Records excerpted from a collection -
========================================

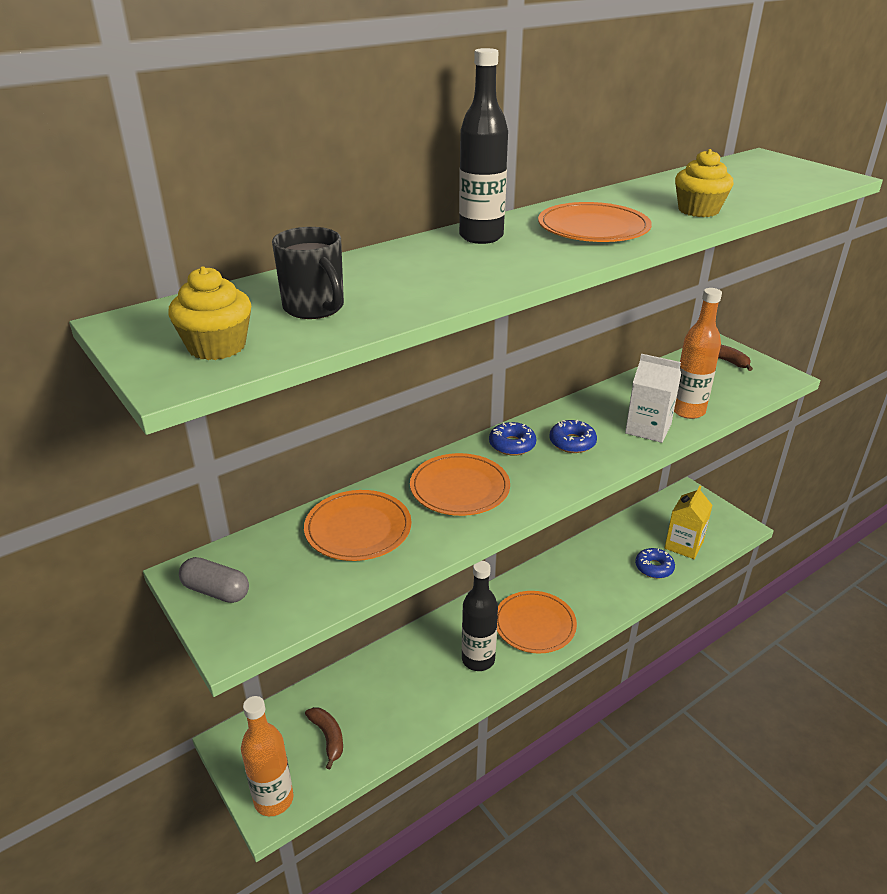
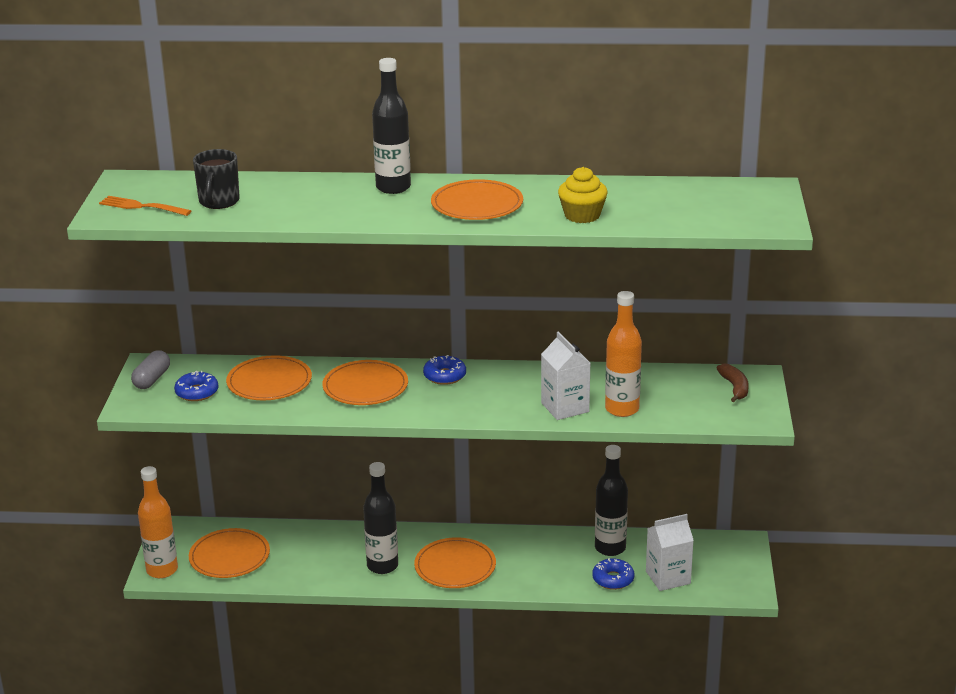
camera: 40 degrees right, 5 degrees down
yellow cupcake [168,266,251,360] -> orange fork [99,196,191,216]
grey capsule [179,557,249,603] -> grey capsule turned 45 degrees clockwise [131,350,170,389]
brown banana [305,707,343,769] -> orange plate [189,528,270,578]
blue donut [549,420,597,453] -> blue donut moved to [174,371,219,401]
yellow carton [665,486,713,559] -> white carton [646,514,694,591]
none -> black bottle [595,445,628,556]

========================================

Exercise - Nothing but the lines from the one with "yellow cupcake [168,266,251,360]" through the last line of the entries should be repeated, and those exactly.

Completed task -
yellow cupcake [168,266,251,360] -> orange fork [99,196,191,216]
grey capsule [179,557,249,603] -> grey capsule turned 45 degrees clockwise [131,350,170,389]
brown banana [305,707,343,769] -> orange plate [189,528,270,578]
blue donut [549,420,597,453] -> blue donut moved to [174,371,219,401]
yellow carton [665,486,713,559] -> white carton [646,514,694,591]
none -> black bottle [595,445,628,556]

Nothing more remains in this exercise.